Find the string "none" in the listing and report every line that has it.
- Opening Delimiter -
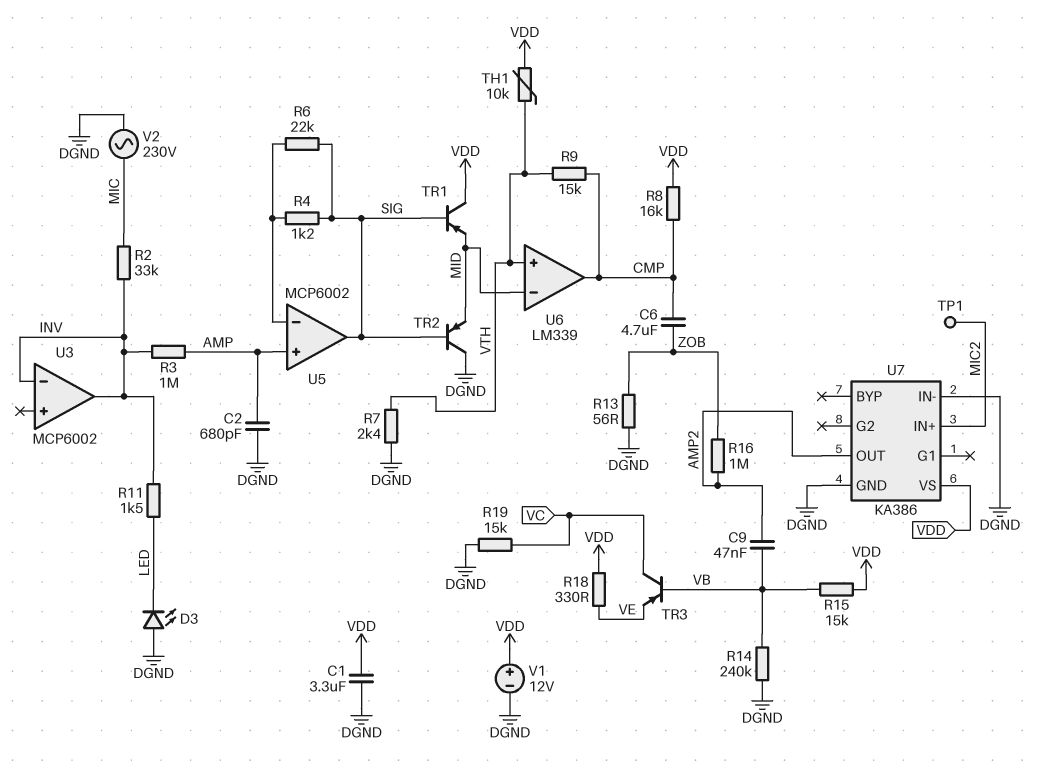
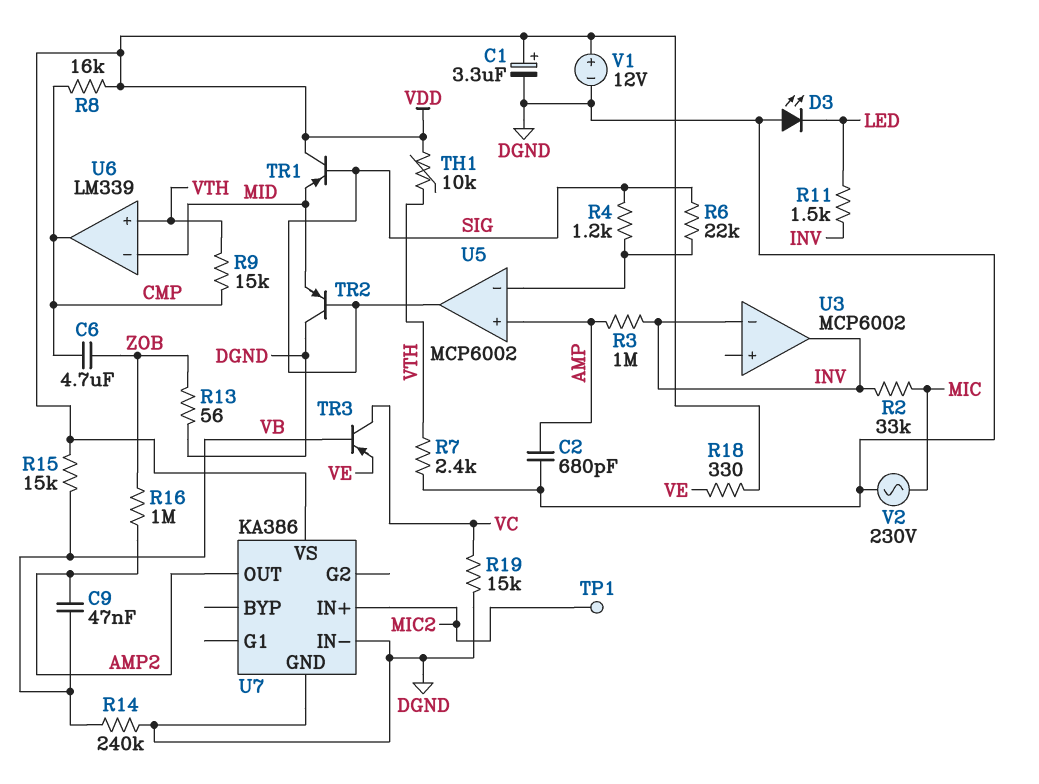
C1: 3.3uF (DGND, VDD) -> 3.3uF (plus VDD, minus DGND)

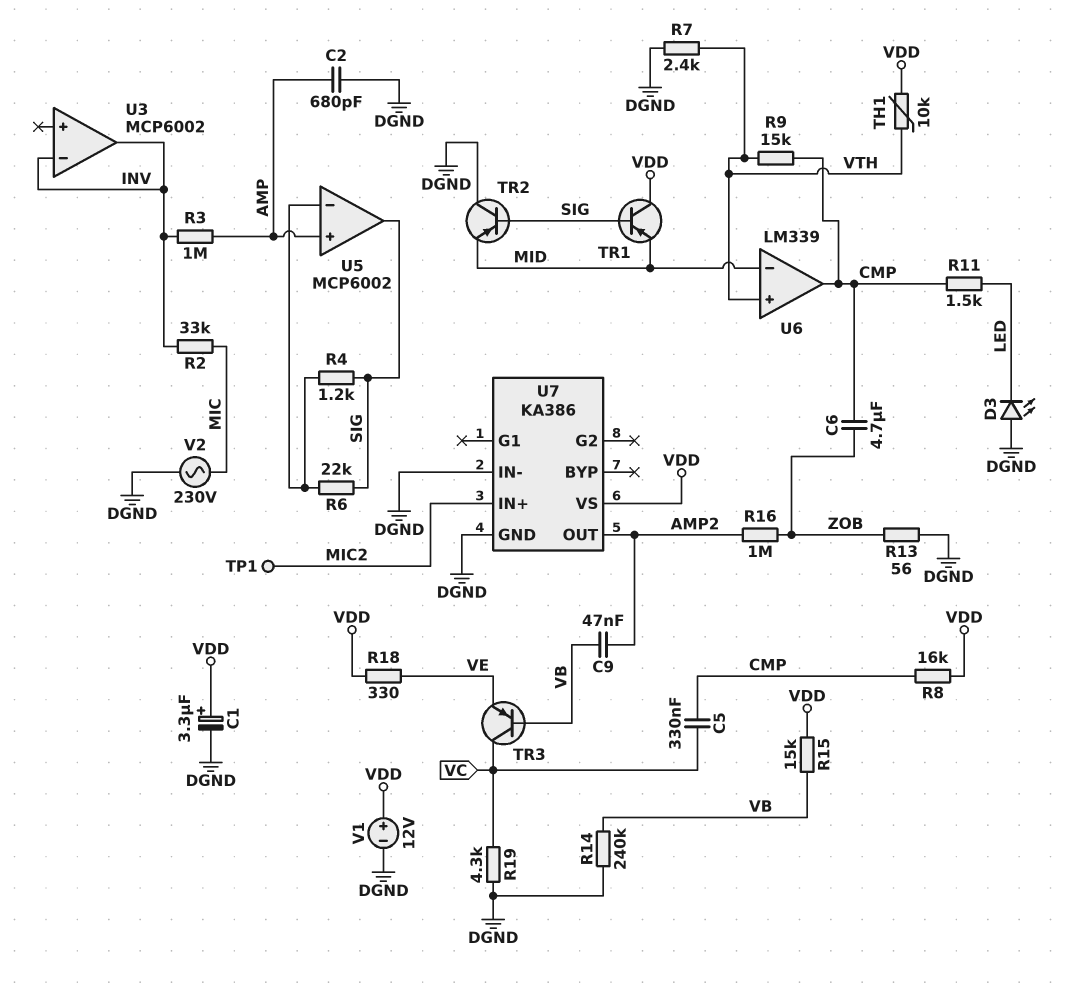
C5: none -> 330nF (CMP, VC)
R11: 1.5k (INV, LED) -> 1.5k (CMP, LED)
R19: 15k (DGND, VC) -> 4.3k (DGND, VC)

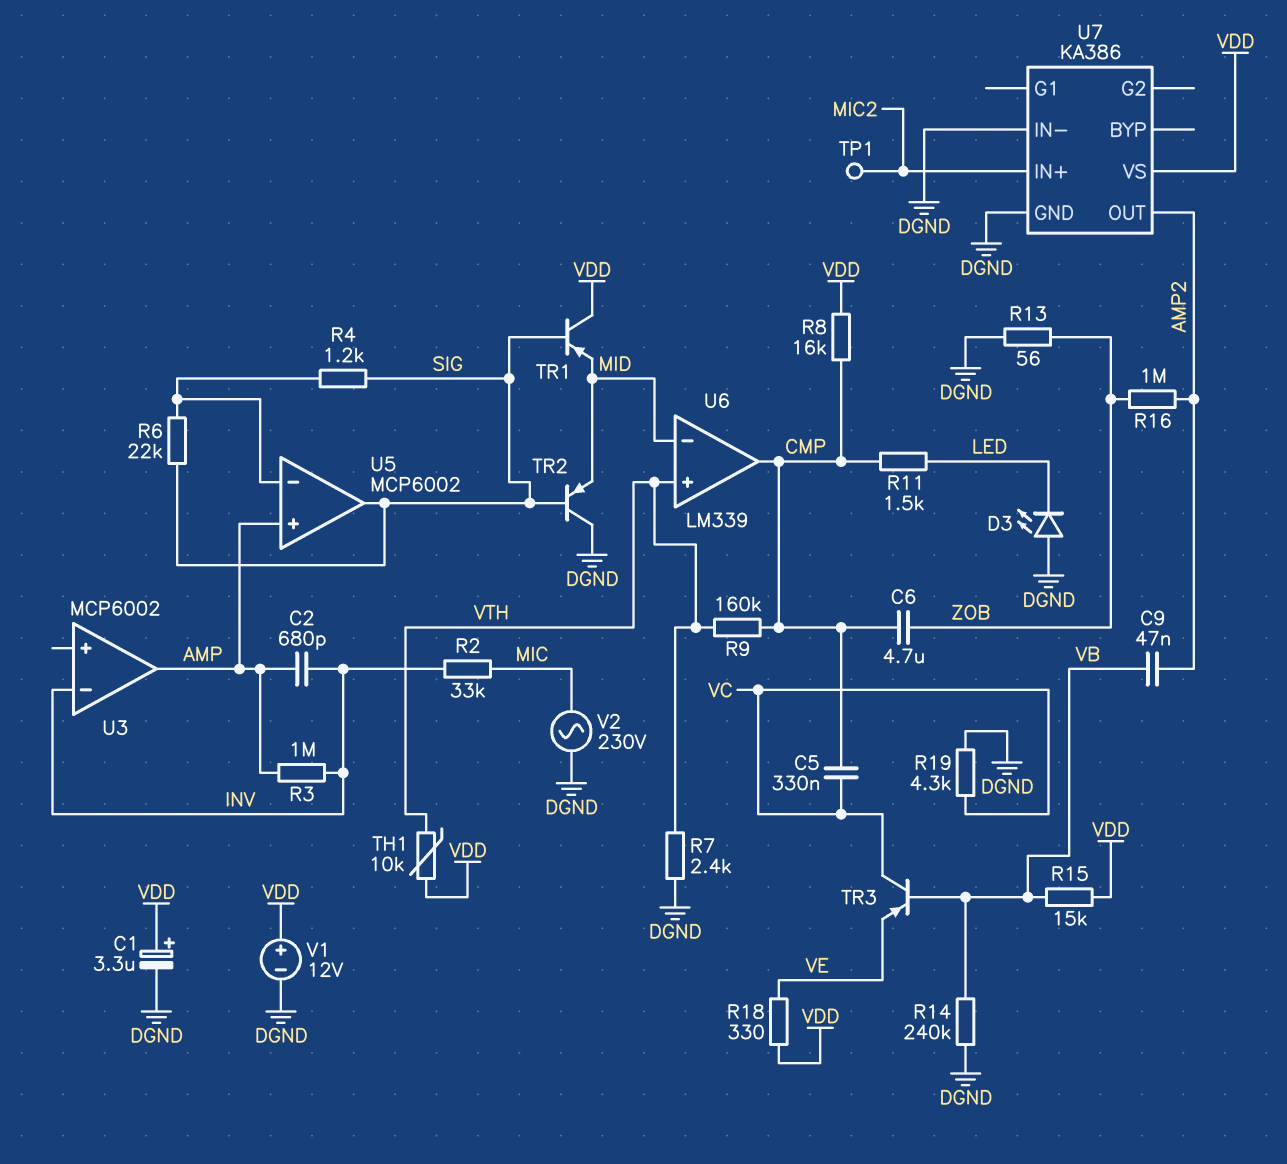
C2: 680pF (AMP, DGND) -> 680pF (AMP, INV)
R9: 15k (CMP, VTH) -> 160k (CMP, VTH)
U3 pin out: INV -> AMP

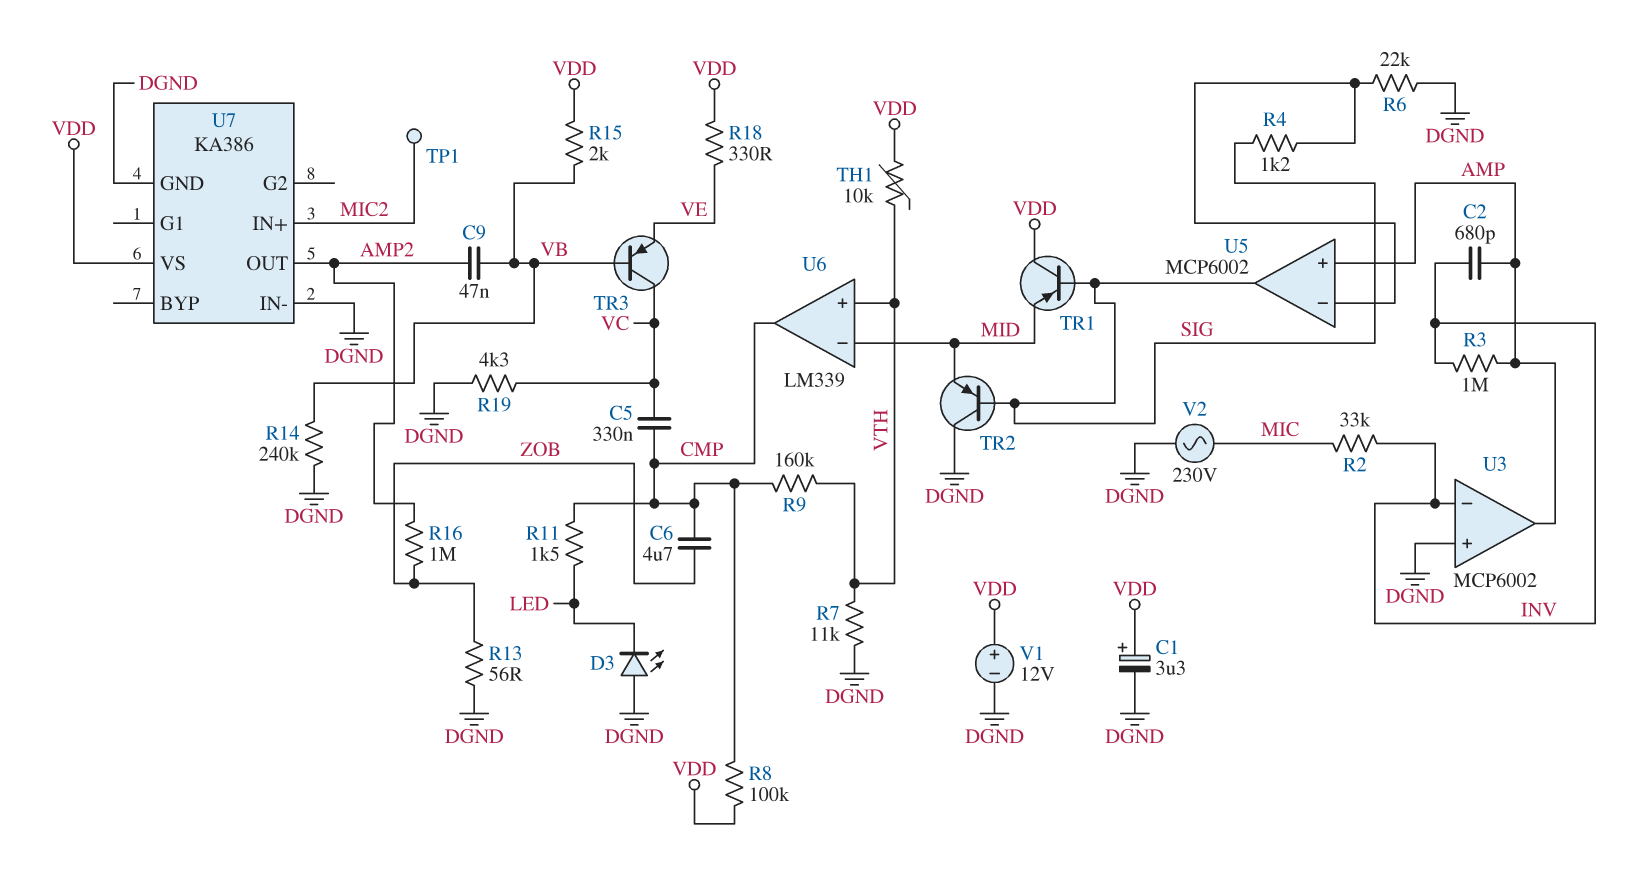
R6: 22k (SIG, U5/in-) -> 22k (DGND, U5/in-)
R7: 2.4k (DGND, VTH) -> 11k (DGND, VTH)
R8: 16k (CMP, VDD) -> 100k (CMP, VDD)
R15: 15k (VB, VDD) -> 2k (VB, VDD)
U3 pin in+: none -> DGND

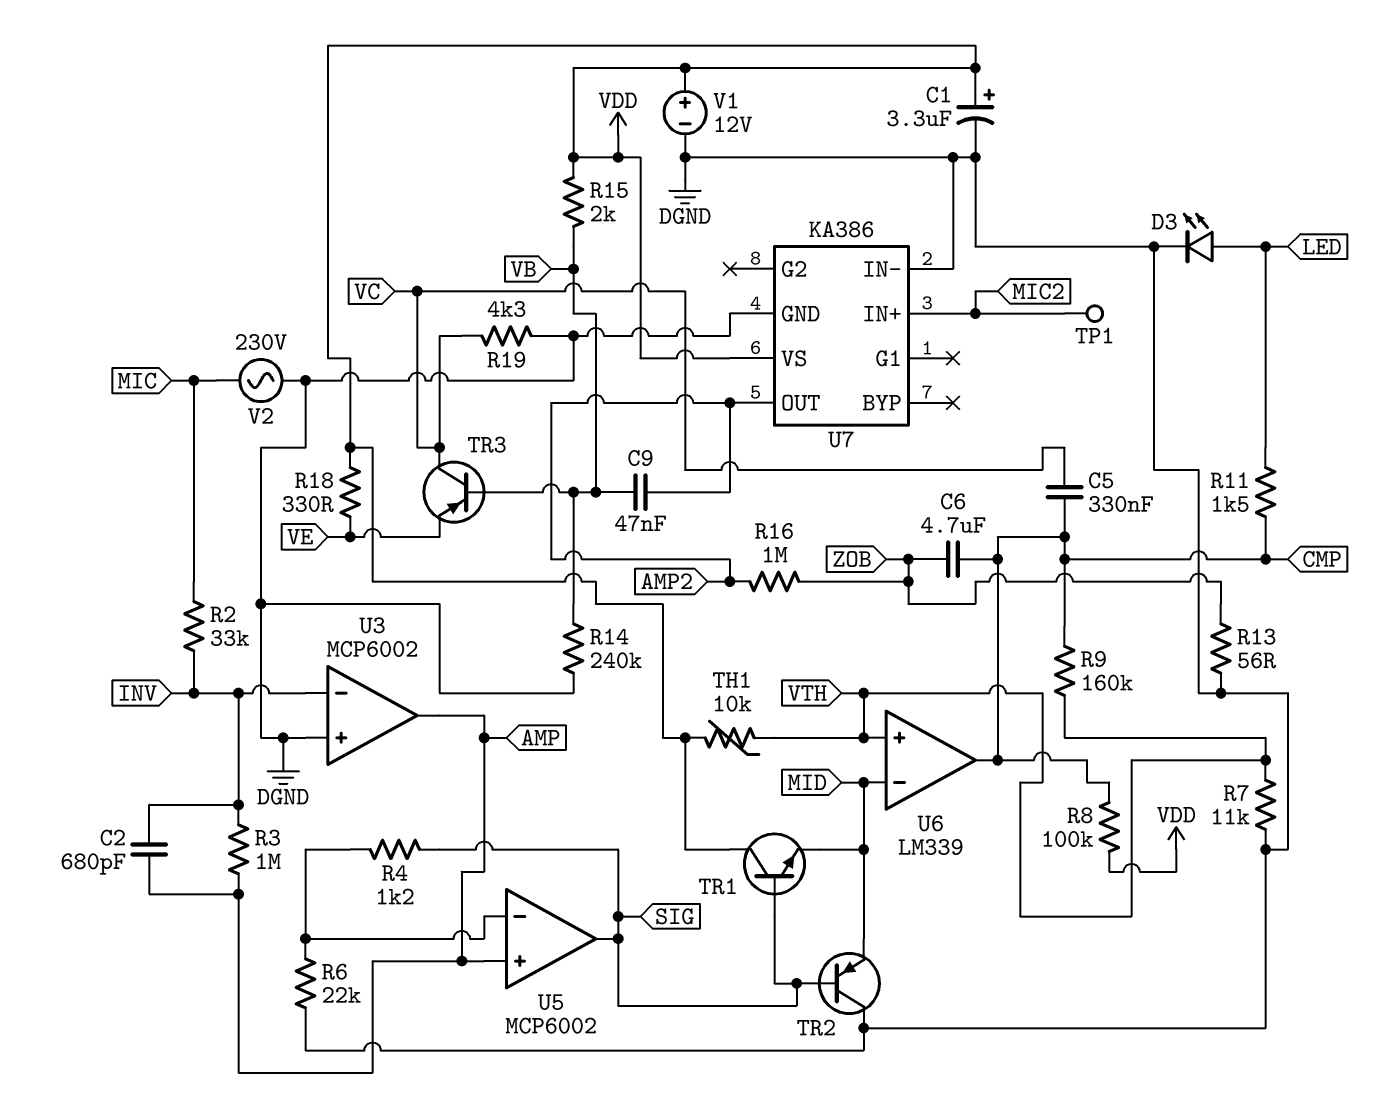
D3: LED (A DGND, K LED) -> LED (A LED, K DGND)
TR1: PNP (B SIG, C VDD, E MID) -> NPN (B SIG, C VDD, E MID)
- Closing Delimiter -
__Solution to this problem__:
C5: none -> 330nF (CMP, VC)
U3 pin in+: none -> DGND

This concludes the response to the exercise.